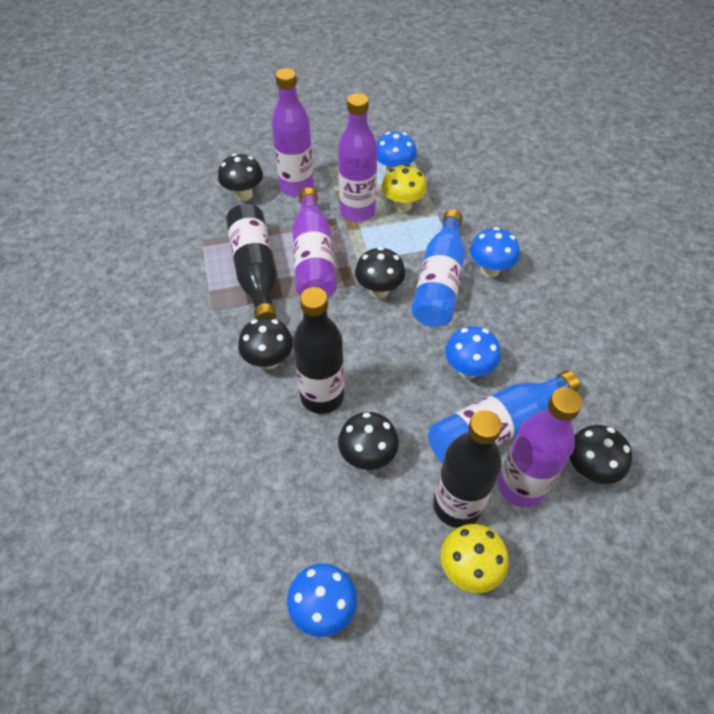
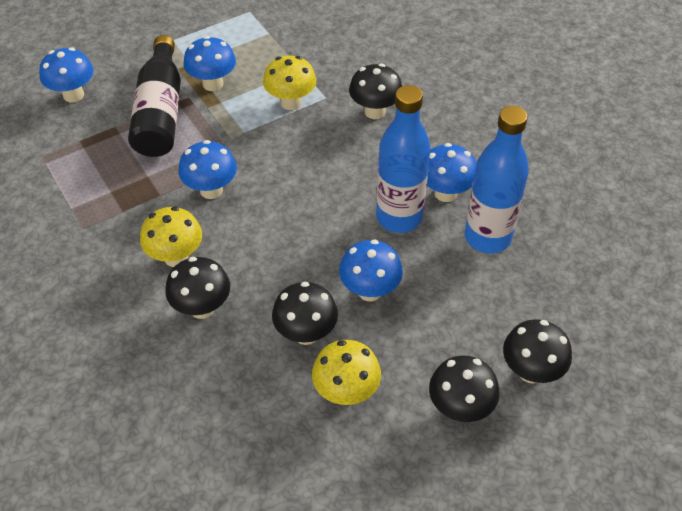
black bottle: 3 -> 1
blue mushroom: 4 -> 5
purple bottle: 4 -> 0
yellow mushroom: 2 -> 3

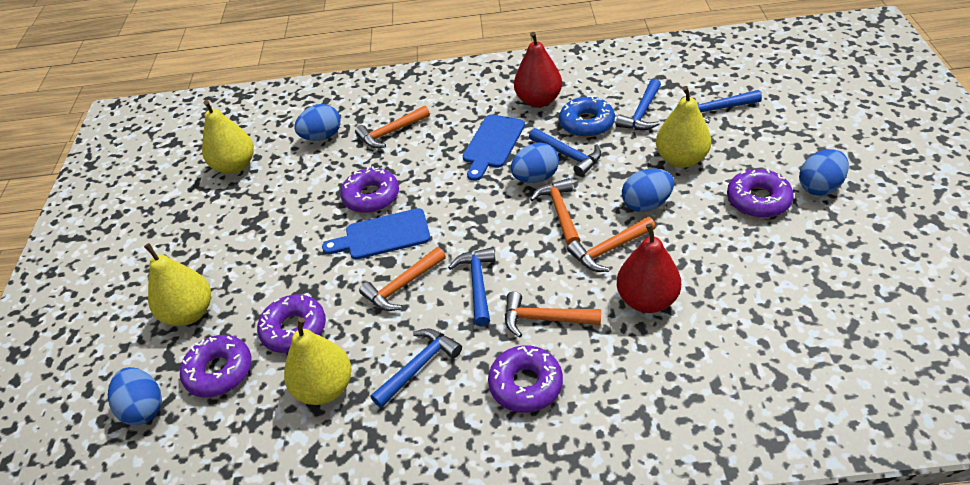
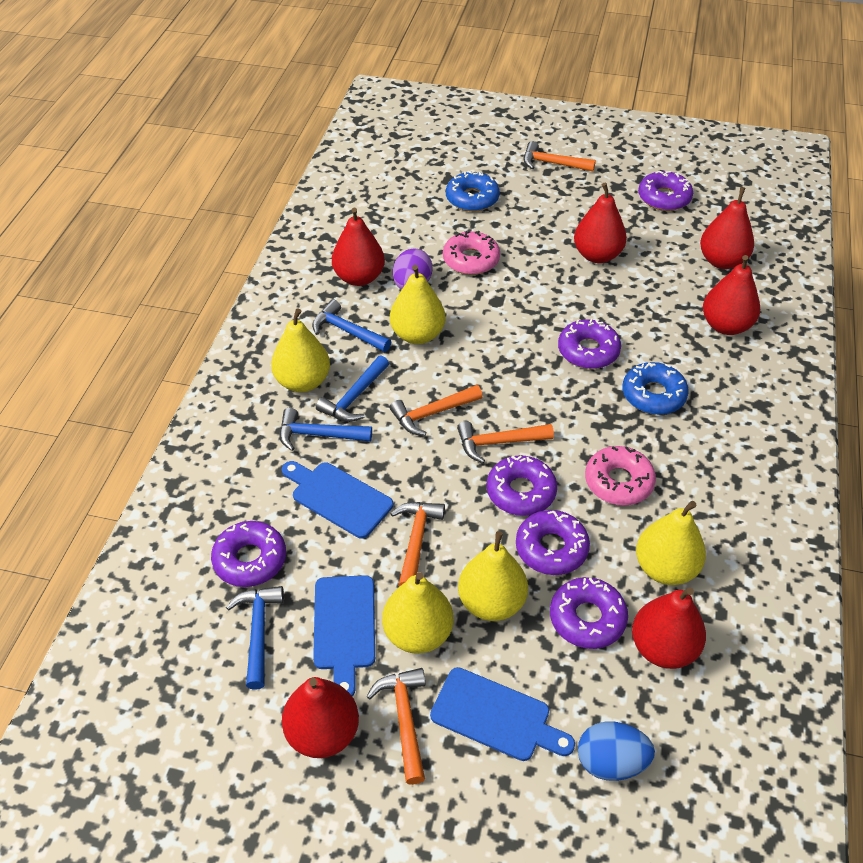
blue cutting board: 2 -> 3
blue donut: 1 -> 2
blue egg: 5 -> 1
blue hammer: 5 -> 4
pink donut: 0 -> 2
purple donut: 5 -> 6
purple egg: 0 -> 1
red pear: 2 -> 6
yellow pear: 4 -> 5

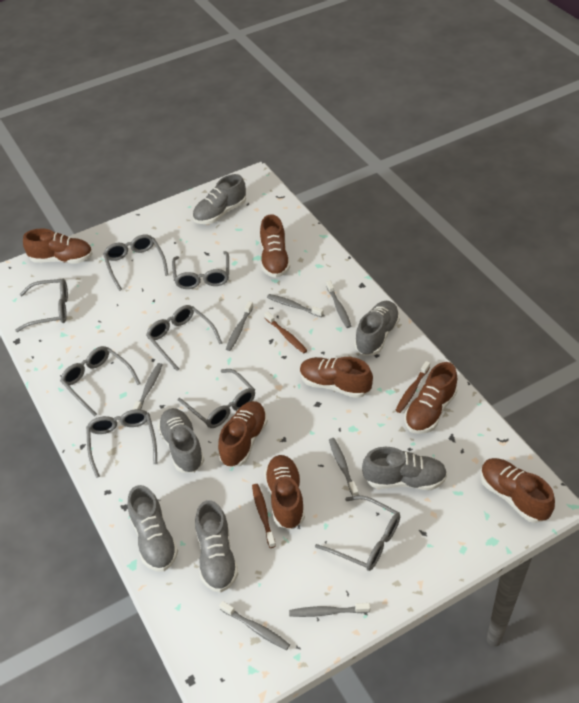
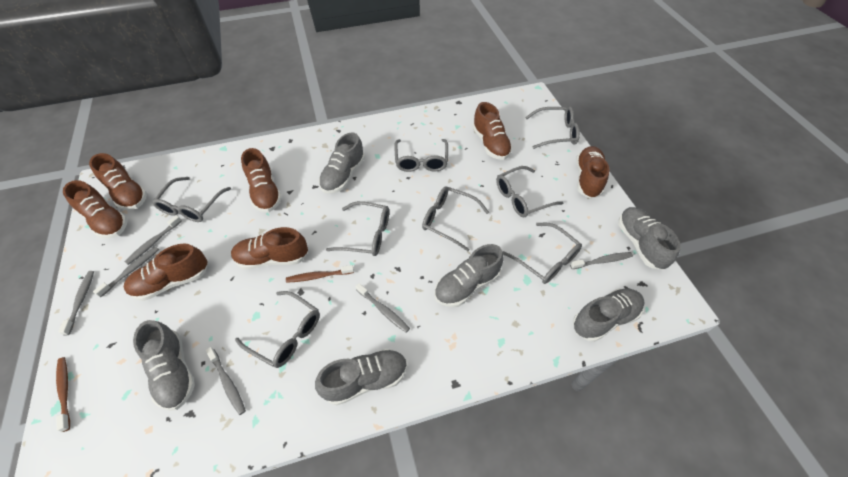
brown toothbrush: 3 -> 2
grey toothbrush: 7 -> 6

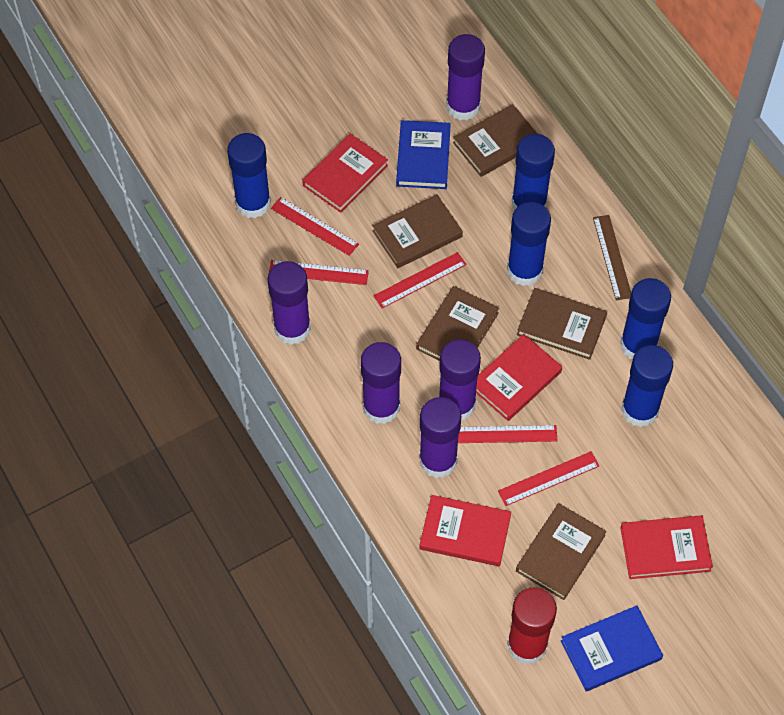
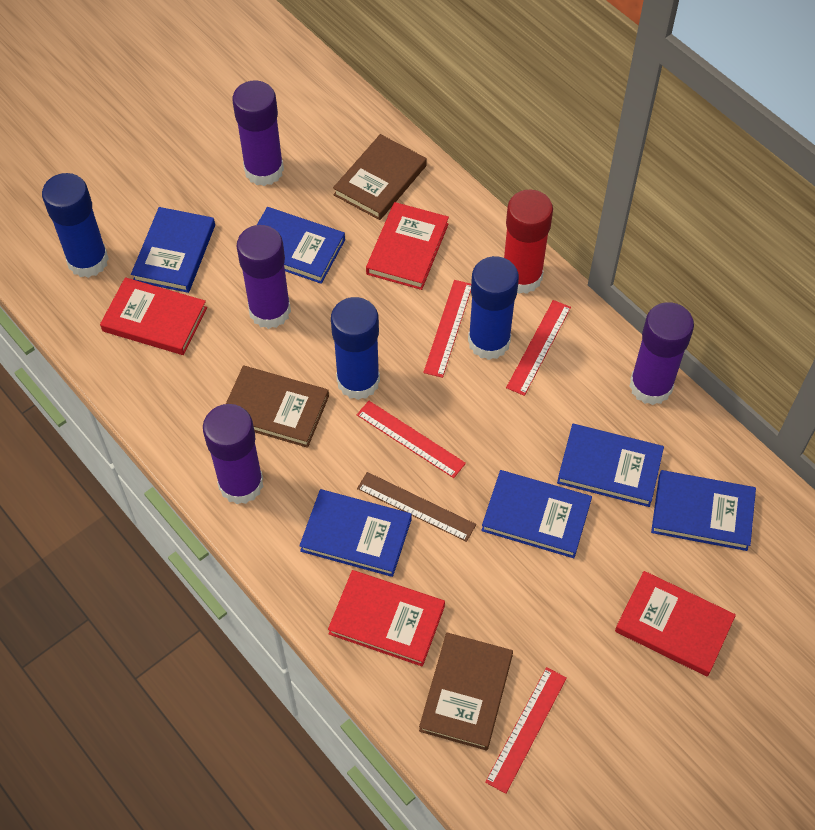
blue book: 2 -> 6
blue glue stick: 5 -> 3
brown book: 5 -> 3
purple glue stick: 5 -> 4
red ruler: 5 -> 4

========================================================================

_ACTION ITEM_
Read the listing above, then copy every line that includes the string "stick".

_RESULT FOR THIS TASK_
blue glue stick: 5 -> 3
purple glue stick: 5 -> 4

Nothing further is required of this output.